Working from the line that contains "(211, 233) = (723, 493): green" down to the last line below, repeat each line exactly.

▶ **DATA**:
....

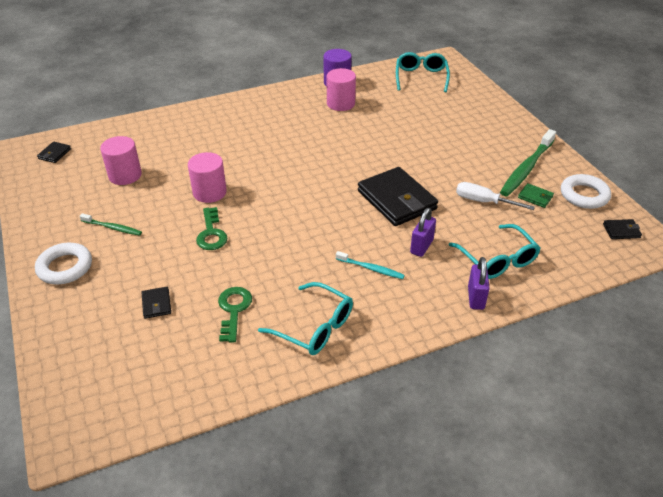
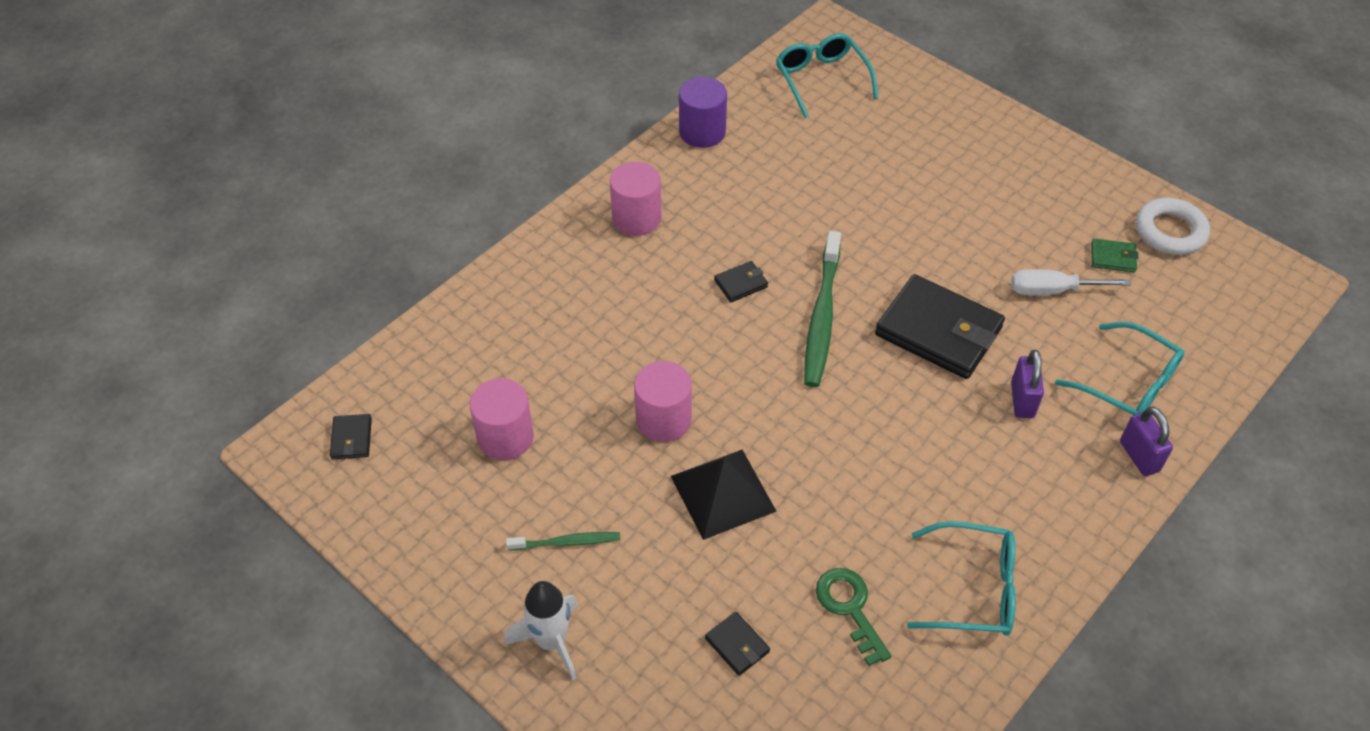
camera: 25 degrees left, 10 degrees up
(65, 267) = (551, 642): white ring -> white rocket
(211, 233) = (723, 493): green key -> black pyramid
(340, 103) = (737, 174): pink cylinder -> pink cylinder (636, 218)
(371, 268) = (982, 463): turquoise toothbrush -> none
(526, 168) = (1072, 210): green toothbrush -> green toothbrush (821, 317)
(621, 231) = (1246, 276): black wallet -> black wallet (741, 284)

....

▶ **EXPECTED ANSWER**:
(211, 233) = (723, 493): green key -> black pyramid
(340, 103) = (737, 174): pink cylinder -> pink cylinder (636, 218)
(371, 268) = (982, 463): turquoise toothbrush -> none
(526, 168) = (1072, 210): green toothbrush -> green toothbrush (821, 317)
(621, 231) = (1246, 276): black wallet -> black wallet (741, 284)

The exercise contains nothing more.